» **ASSIGNMENT**
Each entry that follows is to be copied exactly, minus any pictures.

[Stored items]
****************

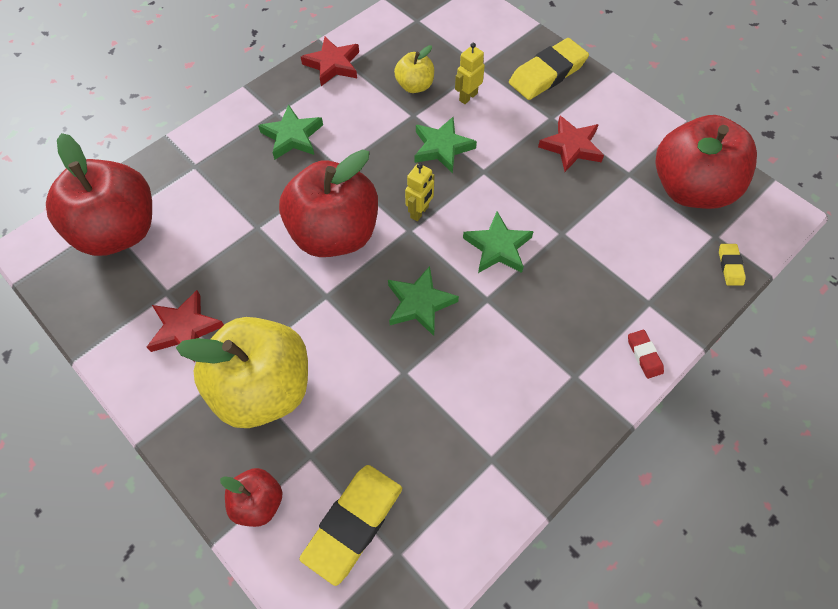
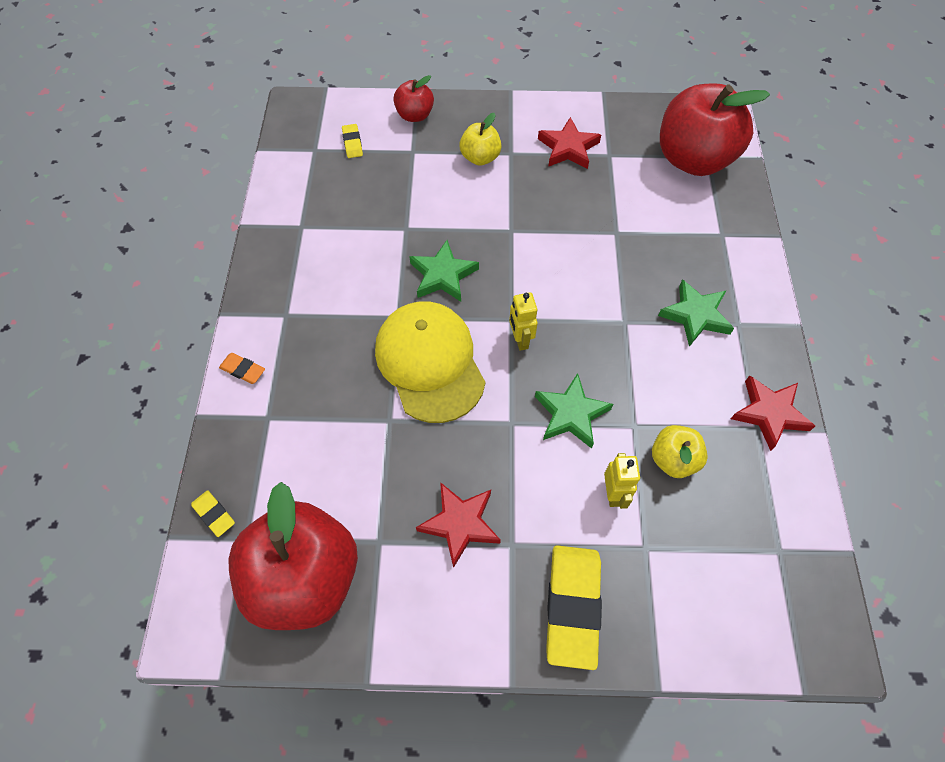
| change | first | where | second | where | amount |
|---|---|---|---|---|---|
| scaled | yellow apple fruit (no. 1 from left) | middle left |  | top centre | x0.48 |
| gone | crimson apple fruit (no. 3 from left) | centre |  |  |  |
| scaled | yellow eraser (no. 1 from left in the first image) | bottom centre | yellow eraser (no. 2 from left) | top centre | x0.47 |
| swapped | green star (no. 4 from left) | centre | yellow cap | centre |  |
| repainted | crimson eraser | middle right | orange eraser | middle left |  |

****************

» **YOUR SOLUTION**
| change | first | where | second | where | amount |
|---|---|---|---|---|---|
| scaled | yellow apple fruit (no. 1 from left) | middle left |  | top centre | x0.48 |
| gone | crimson apple fruit (no. 3 from left) | centre |  |  |  |
| scaled | yellow eraser (no. 1 from left in the first image) | bottom centre | yellow eraser (no. 2 from left) | top centre | x0.47 |
| swapped | green star (no. 4 from left) | centre | yellow cap | centre |  |
| repainted | crimson eraser | middle right | orange eraser | middle left |  |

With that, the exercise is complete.